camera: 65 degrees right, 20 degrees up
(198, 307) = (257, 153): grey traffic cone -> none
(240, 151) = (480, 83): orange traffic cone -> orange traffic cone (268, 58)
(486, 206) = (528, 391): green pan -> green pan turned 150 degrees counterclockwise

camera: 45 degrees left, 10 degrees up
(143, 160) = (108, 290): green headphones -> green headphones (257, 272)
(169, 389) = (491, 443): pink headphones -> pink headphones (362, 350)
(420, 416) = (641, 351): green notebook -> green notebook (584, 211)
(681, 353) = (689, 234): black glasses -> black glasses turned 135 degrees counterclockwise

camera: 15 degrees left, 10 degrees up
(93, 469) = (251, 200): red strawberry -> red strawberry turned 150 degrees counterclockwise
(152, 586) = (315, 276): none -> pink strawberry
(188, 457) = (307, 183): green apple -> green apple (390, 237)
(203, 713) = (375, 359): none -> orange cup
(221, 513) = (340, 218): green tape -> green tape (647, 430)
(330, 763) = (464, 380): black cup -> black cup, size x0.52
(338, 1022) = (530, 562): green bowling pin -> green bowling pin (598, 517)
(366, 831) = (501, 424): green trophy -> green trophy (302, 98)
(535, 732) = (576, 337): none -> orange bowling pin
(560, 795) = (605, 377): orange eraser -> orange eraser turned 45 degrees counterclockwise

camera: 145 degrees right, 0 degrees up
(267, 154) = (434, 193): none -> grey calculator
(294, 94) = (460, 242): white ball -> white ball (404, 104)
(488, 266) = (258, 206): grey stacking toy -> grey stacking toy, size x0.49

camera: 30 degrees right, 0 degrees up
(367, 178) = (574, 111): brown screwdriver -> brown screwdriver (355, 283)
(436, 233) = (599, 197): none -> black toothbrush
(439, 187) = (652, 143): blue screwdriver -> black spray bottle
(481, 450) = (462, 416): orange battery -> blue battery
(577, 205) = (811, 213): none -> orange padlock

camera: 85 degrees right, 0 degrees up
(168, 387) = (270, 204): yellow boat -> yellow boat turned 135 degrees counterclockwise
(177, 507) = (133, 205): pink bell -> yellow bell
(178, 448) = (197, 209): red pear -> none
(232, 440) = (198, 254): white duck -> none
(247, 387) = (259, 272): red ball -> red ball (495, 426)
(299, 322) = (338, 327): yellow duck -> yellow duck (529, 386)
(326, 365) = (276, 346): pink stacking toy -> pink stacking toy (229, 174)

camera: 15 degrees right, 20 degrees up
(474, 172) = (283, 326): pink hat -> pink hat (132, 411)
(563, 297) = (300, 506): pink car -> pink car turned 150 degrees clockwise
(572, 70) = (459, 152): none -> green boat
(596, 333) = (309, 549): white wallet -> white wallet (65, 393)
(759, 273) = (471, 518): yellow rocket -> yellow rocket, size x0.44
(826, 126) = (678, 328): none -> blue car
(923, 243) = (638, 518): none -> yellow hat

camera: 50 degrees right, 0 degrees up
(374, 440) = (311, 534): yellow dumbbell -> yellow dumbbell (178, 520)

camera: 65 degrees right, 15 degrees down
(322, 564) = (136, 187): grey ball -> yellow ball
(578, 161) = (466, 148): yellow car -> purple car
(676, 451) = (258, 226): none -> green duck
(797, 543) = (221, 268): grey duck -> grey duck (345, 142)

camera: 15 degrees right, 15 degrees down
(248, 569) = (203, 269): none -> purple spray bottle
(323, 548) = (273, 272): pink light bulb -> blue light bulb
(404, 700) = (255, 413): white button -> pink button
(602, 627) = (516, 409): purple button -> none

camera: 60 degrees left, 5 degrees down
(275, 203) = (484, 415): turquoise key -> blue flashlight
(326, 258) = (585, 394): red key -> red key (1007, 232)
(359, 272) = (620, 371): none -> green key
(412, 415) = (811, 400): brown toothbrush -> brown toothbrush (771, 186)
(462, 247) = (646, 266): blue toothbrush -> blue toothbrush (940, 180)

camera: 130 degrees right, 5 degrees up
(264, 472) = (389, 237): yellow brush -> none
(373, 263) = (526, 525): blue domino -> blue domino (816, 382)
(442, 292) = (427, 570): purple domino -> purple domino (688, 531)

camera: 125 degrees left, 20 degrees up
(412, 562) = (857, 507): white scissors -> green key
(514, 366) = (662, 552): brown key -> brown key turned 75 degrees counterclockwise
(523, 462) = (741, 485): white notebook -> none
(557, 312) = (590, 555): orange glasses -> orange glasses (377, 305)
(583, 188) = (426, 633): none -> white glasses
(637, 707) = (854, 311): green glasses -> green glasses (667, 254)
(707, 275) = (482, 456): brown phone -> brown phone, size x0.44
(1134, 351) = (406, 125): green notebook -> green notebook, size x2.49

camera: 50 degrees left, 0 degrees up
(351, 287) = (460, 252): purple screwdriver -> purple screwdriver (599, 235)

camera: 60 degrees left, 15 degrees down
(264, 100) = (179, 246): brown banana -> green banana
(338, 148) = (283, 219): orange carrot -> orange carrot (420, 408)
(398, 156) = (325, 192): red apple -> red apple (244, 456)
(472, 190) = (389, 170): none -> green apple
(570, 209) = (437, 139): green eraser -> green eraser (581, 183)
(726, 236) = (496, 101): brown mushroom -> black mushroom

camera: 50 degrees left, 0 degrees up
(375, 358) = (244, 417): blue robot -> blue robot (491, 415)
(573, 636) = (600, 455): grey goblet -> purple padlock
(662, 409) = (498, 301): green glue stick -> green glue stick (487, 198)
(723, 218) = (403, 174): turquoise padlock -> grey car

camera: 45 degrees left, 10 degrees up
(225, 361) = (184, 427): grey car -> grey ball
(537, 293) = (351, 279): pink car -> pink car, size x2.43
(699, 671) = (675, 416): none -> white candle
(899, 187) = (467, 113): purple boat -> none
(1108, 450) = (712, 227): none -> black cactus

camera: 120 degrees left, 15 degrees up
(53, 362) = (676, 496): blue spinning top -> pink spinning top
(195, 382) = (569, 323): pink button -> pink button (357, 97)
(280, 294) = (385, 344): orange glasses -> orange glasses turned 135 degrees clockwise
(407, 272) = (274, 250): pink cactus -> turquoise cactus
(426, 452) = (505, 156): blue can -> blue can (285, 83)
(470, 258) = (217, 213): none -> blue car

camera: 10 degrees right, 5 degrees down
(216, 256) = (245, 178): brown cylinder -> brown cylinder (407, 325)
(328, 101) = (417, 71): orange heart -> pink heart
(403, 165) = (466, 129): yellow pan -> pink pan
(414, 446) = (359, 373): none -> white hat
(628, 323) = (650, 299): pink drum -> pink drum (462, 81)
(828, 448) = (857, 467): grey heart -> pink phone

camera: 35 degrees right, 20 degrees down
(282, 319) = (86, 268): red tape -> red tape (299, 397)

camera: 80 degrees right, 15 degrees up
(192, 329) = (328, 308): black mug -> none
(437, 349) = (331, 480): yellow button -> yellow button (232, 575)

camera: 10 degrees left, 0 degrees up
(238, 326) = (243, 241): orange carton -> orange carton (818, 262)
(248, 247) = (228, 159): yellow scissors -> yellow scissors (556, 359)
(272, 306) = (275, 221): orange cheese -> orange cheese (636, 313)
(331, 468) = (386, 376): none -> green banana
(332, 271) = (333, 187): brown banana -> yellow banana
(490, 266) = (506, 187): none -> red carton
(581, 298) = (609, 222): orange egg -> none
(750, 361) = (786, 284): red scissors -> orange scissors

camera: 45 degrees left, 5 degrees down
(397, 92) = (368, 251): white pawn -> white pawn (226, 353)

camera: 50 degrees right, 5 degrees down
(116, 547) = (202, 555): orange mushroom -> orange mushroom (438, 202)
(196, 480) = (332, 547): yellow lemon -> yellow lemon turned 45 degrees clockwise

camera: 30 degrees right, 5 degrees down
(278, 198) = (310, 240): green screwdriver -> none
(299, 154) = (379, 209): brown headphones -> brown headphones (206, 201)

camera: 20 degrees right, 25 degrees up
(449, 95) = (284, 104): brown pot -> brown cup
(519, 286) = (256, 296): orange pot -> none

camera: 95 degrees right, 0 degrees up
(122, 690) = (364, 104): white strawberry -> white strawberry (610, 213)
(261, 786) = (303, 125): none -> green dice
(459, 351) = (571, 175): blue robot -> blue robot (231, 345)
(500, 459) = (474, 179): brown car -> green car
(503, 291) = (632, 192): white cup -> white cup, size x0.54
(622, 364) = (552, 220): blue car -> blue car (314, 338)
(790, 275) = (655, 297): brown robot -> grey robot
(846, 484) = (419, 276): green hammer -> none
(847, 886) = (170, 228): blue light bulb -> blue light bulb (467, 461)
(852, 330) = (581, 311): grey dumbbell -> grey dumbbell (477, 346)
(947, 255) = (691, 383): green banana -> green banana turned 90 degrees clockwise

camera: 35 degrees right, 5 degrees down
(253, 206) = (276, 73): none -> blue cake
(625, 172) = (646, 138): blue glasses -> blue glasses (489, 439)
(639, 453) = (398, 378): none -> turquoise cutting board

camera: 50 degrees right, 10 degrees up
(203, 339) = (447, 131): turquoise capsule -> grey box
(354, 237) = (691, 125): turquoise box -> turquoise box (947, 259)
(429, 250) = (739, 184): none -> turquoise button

----------------------------------------

AIM OF THE EXERCISE
Give back the records word for word. Start at the first line, end at the line containing "(420, 416) = (641, 351): green", and include both.

EXERCISE RESPONSE
camera: 65 degrees right, 20 degrees up
(198, 307) = (257, 153): grey traffic cone -> none
(240, 151) = (480, 83): orange traffic cone -> orange traffic cone (268, 58)
(486, 206) = (528, 391): green pan -> green pan turned 150 degrees counterclockwise

camera: 45 degrees left, 10 degrees up
(143, 160) = (108, 290): green headphones -> green headphones (257, 272)
(169, 389) = (491, 443): pink headphones -> pink headphones (362, 350)
(420, 416) = (641, 351): green notebook -> green notebook (584, 211)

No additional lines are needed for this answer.